> [Assignment] Repeat all the records exactly, omitting pictures.

[Shape transformation data]
__________________________________________________
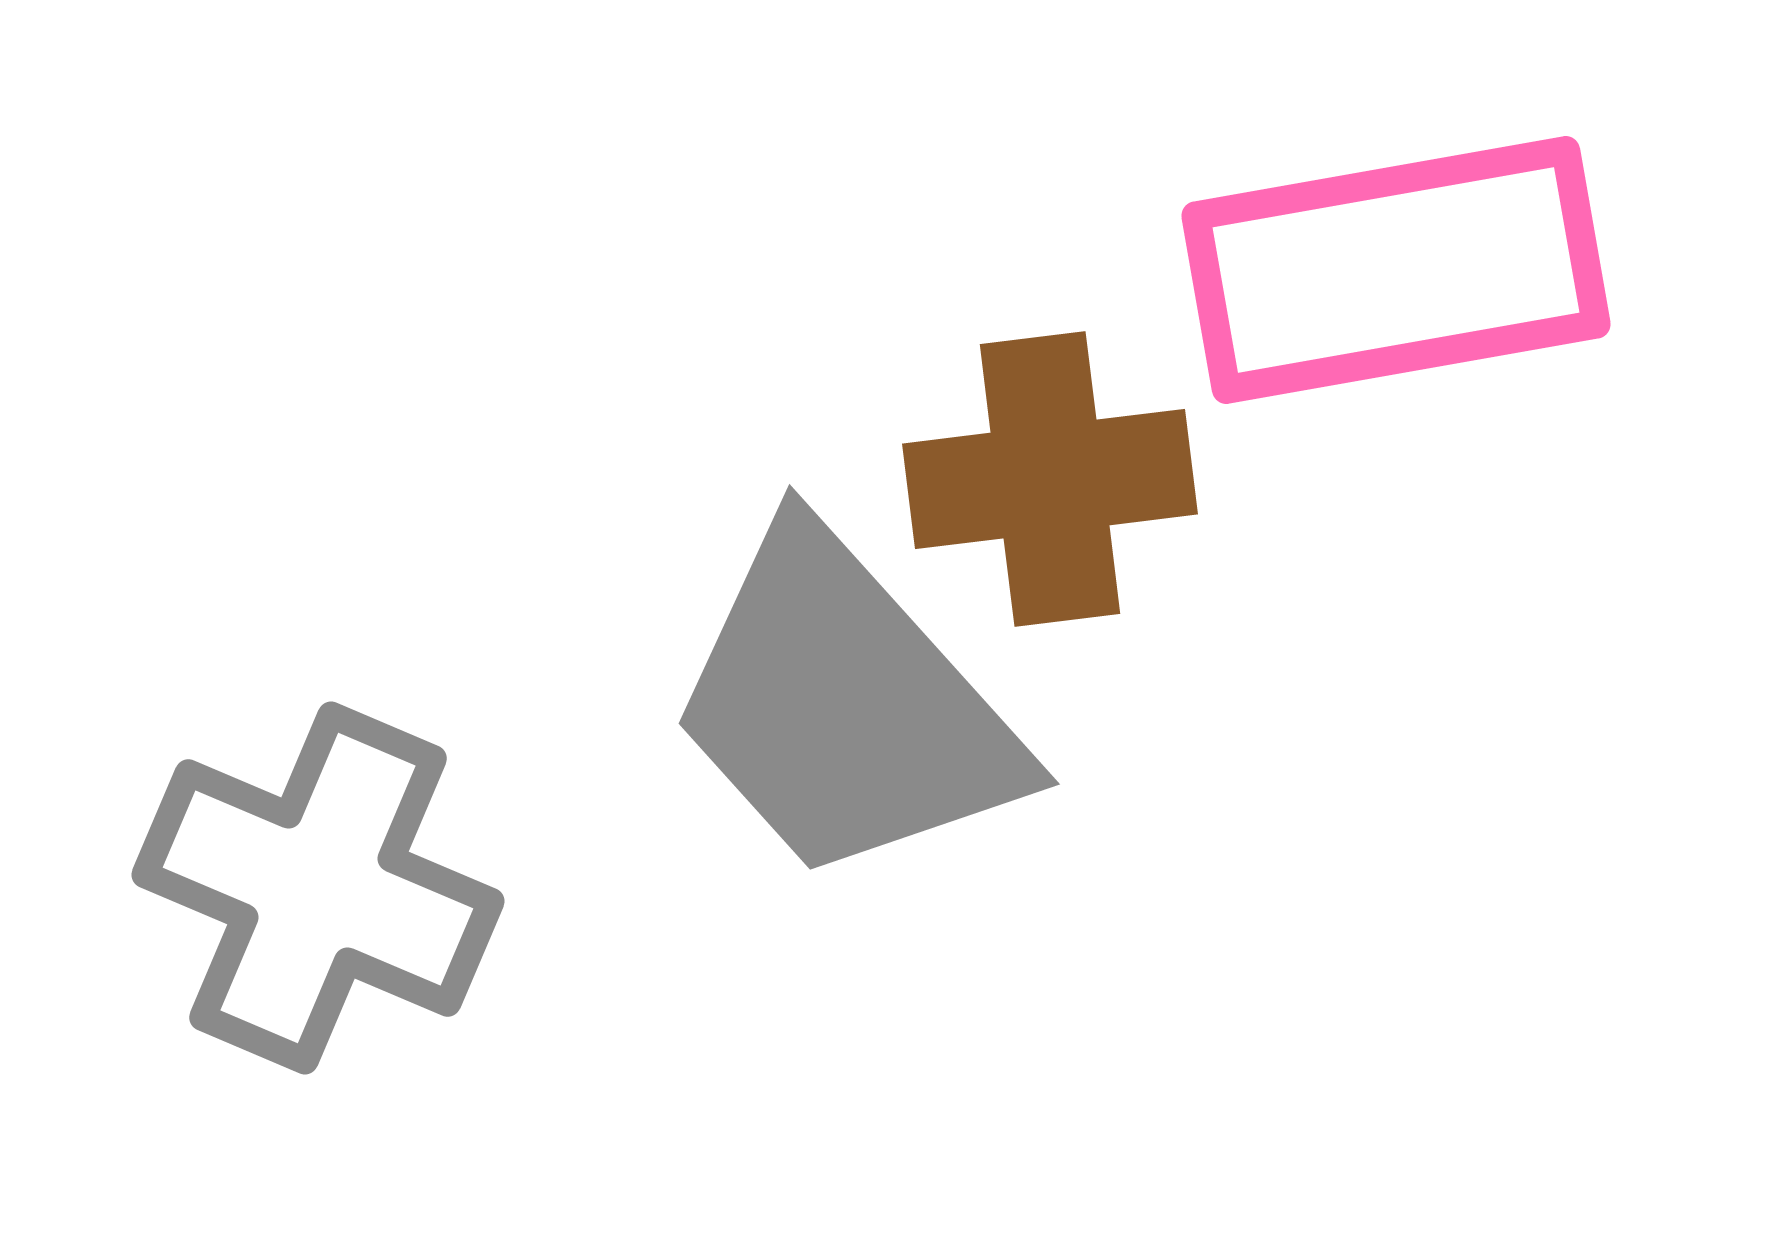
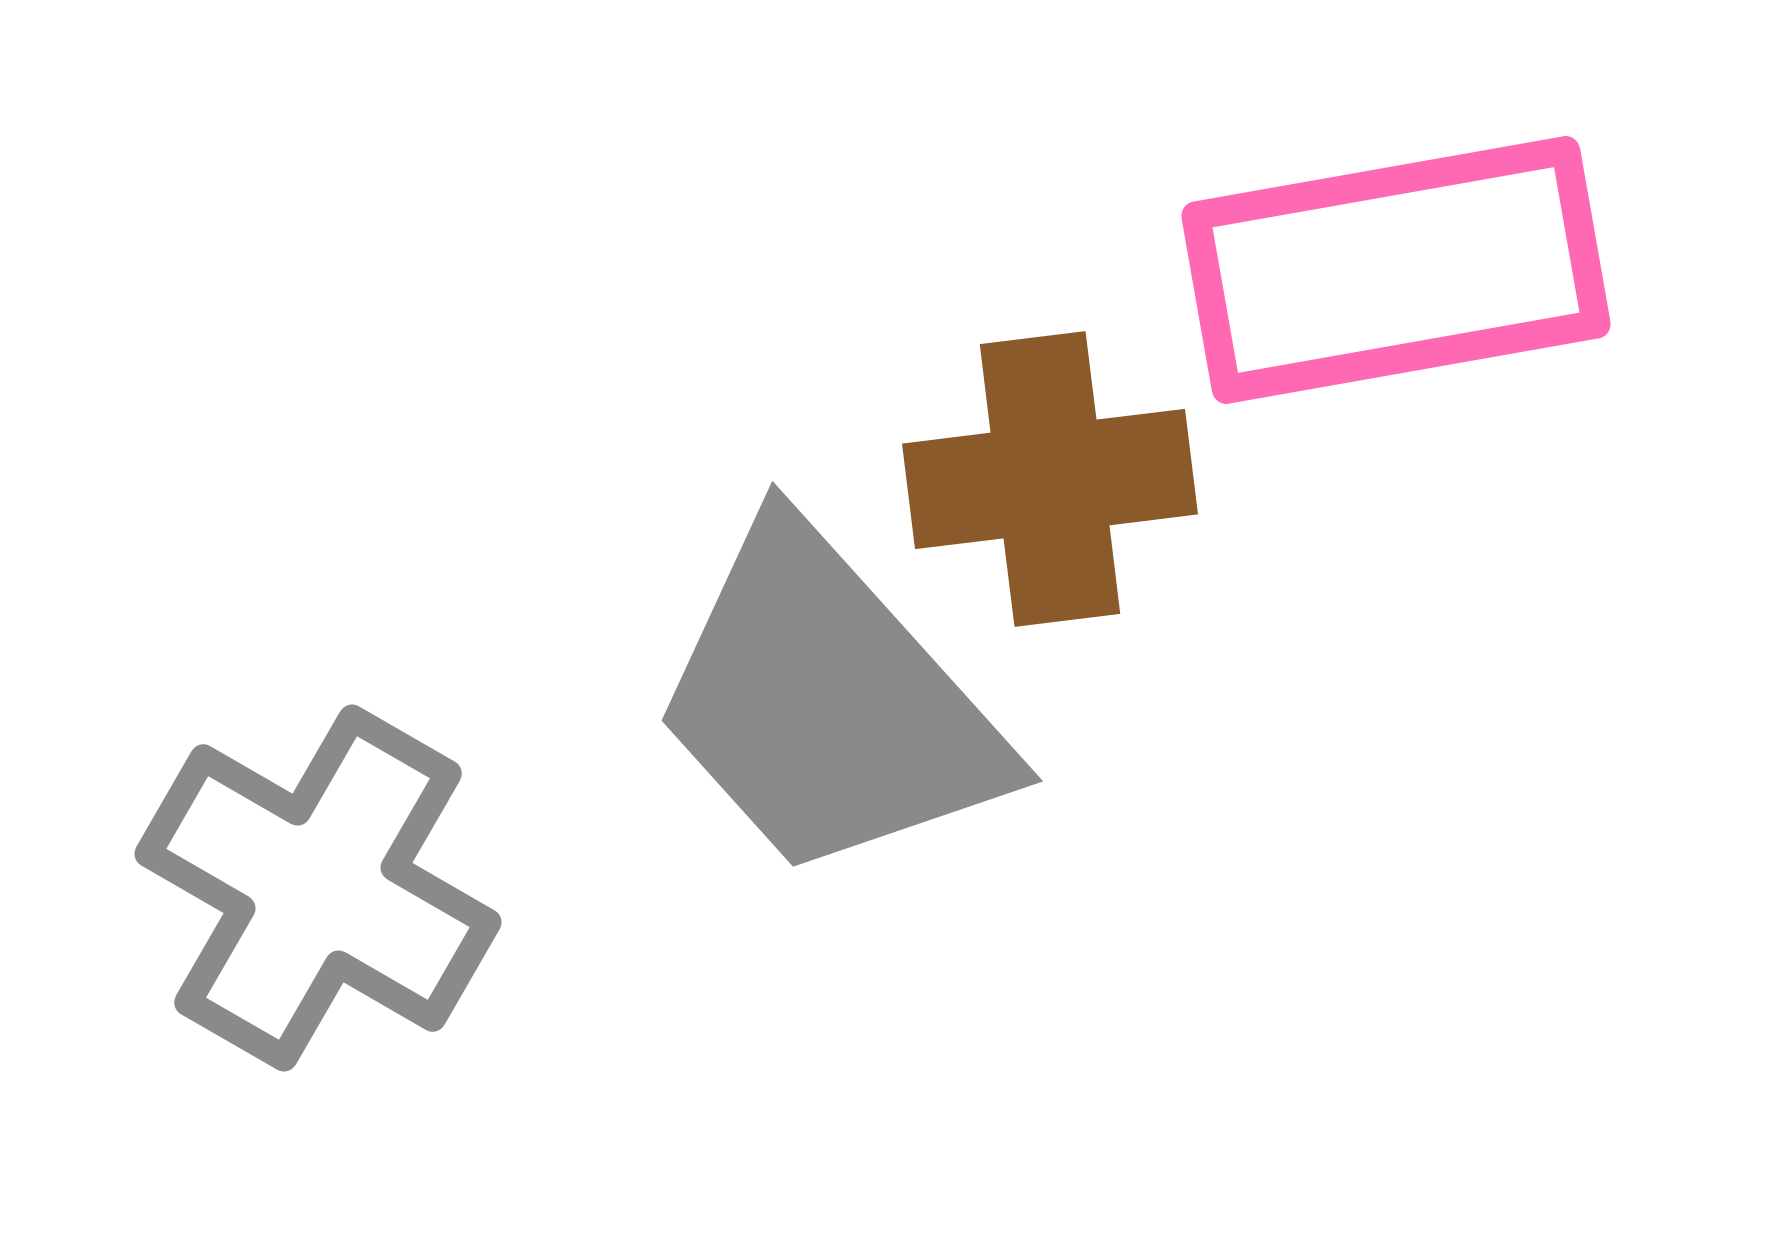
gray trapezoid: moved 17 px left, 3 px up
gray cross: rotated 7 degrees clockwise
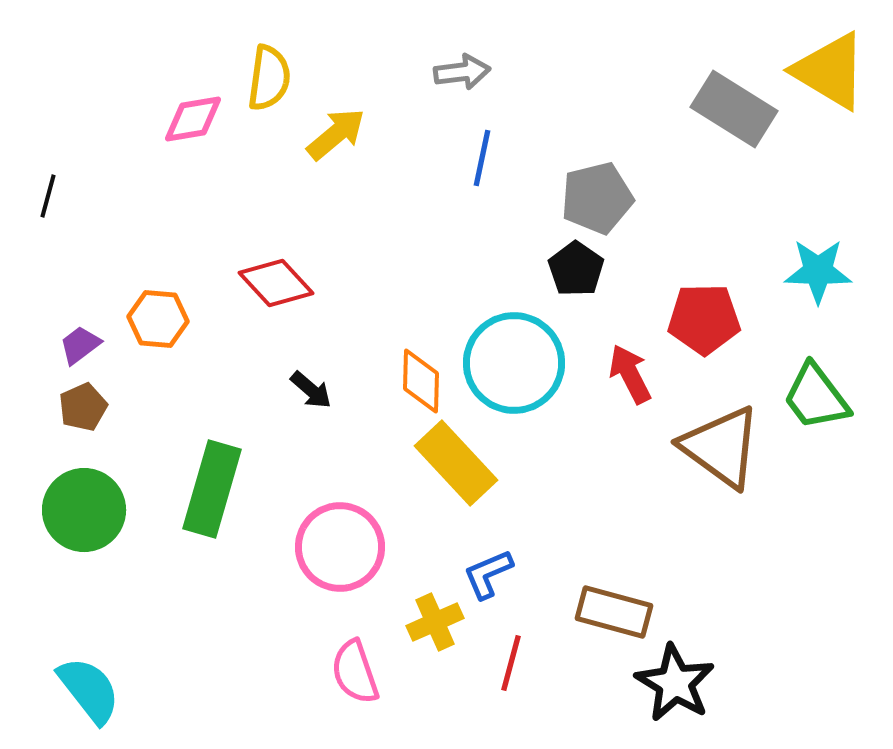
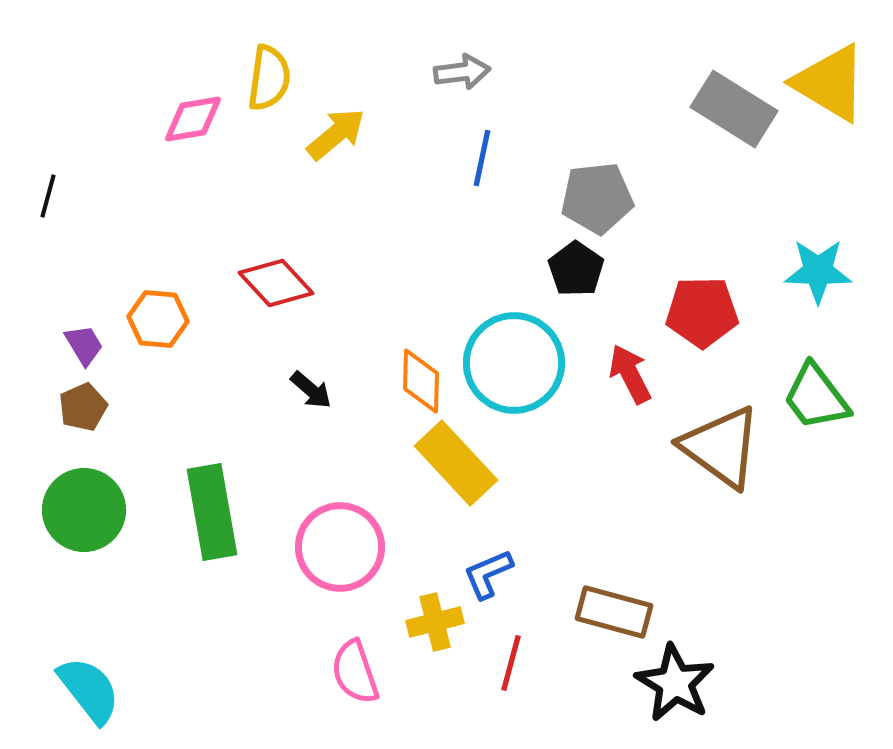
yellow triangle: moved 12 px down
gray pentagon: rotated 8 degrees clockwise
red pentagon: moved 2 px left, 7 px up
purple trapezoid: moved 4 px right; rotated 96 degrees clockwise
green rectangle: moved 23 px down; rotated 26 degrees counterclockwise
yellow cross: rotated 10 degrees clockwise
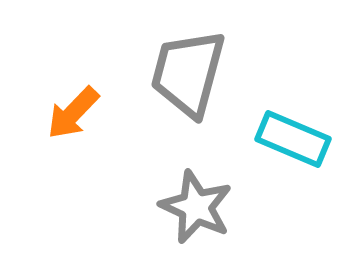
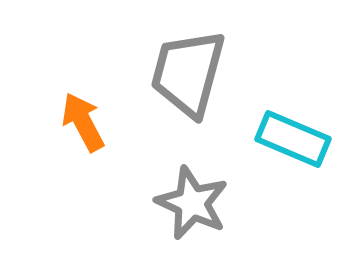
orange arrow: moved 10 px right, 9 px down; rotated 108 degrees clockwise
gray star: moved 4 px left, 4 px up
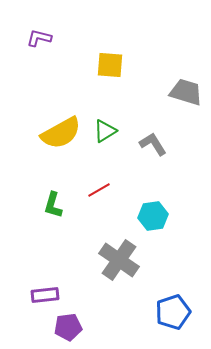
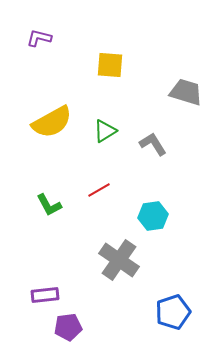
yellow semicircle: moved 9 px left, 11 px up
green L-shape: moved 4 px left; rotated 44 degrees counterclockwise
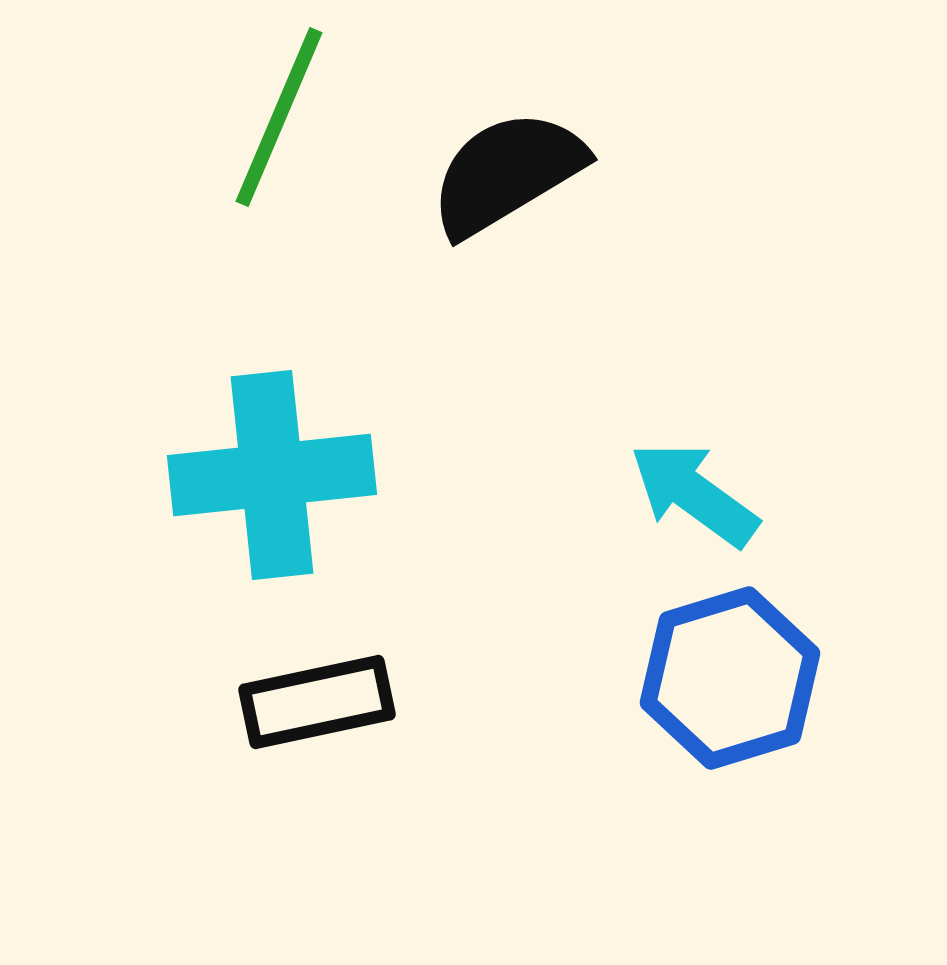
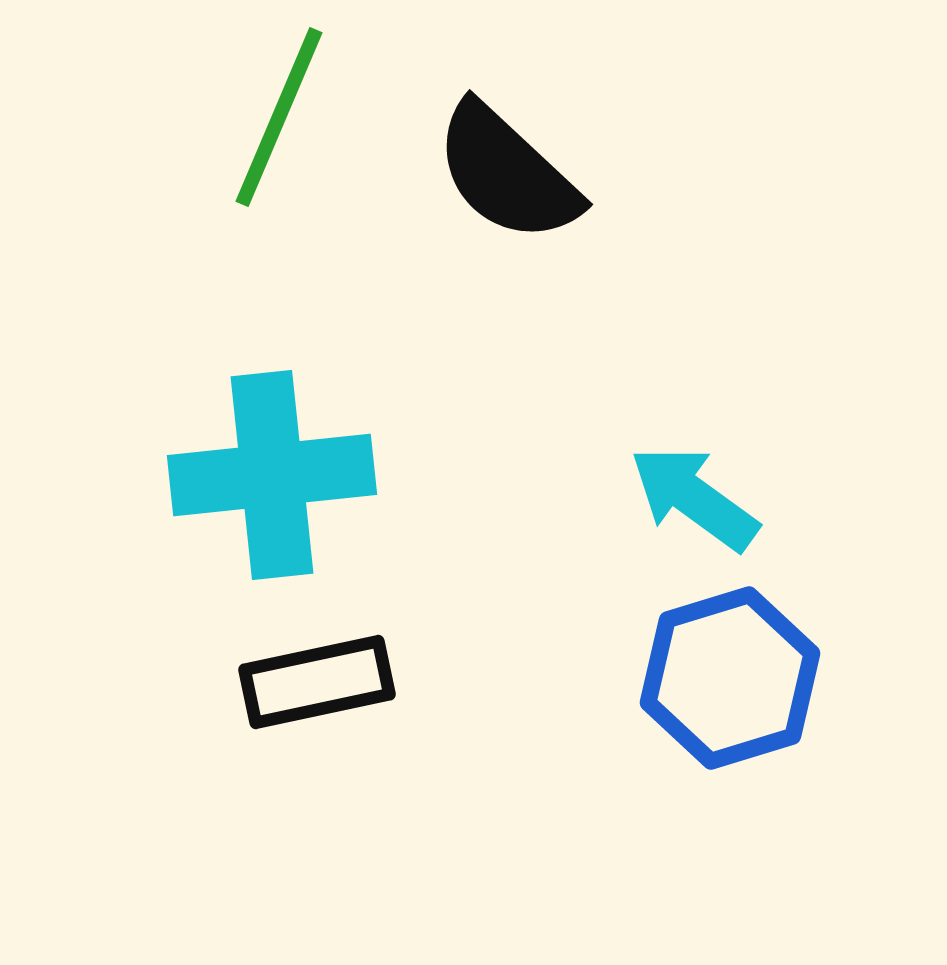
black semicircle: rotated 106 degrees counterclockwise
cyan arrow: moved 4 px down
black rectangle: moved 20 px up
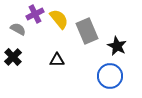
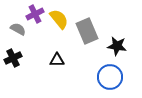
black star: rotated 18 degrees counterclockwise
black cross: moved 1 px down; rotated 18 degrees clockwise
blue circle: moved 1 px down
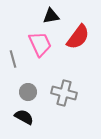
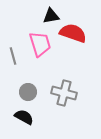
red semicircle: moved 5 px left, 4 px up; rotated 108 degrees counterclockwise
pink trapezoid: rotated 8 degrees clockwise
gray line: moved 3 px up
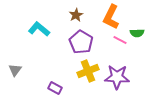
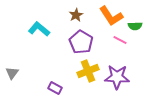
__________________________________________________
> [Solution for this exercise]
gray trapezoid: moved 17 px left, 3 px up
gray cross: rotated 7 degrees clockwise
yellow triangle: moved 12 px down
gray pentagon: rotated 8 degrees clockwise
red pentagon: moved 2 px left, 7 px up
purple trapezoid: moved 4 px right; rotated 96 degrees clockwise
green rectangle: moved 23 px down; rotated 26 degrees counterclockwise
yellow cross: rotated 10 degrees clockwise
orange arrow: moved 10 px right, 9 px down; rotated 108 degrees clockwise
gray star: moved 4 px left, 4 px up
yellow semicircle: moved 9 px left, 11 px up
green L-shape: moved 4 px left; rotated 44 degrees counterclockwise
black semicircle: rotated 106 degrees counterclockwise
cyan arrow: moved 4 px down
black rectangle: moved 20 px up
black star: rotated 18 degrees counterclockwise
black cross: moved 1 px down; rotated 18 degrees clockwise
blue circle: moved 1 px down
red semicircle: moved 5 px left, 4 px up; rotated 108 degrees counterclockwise
pink trapezoid: rotated 8 degrees clockwise
gray line: moved 3 px up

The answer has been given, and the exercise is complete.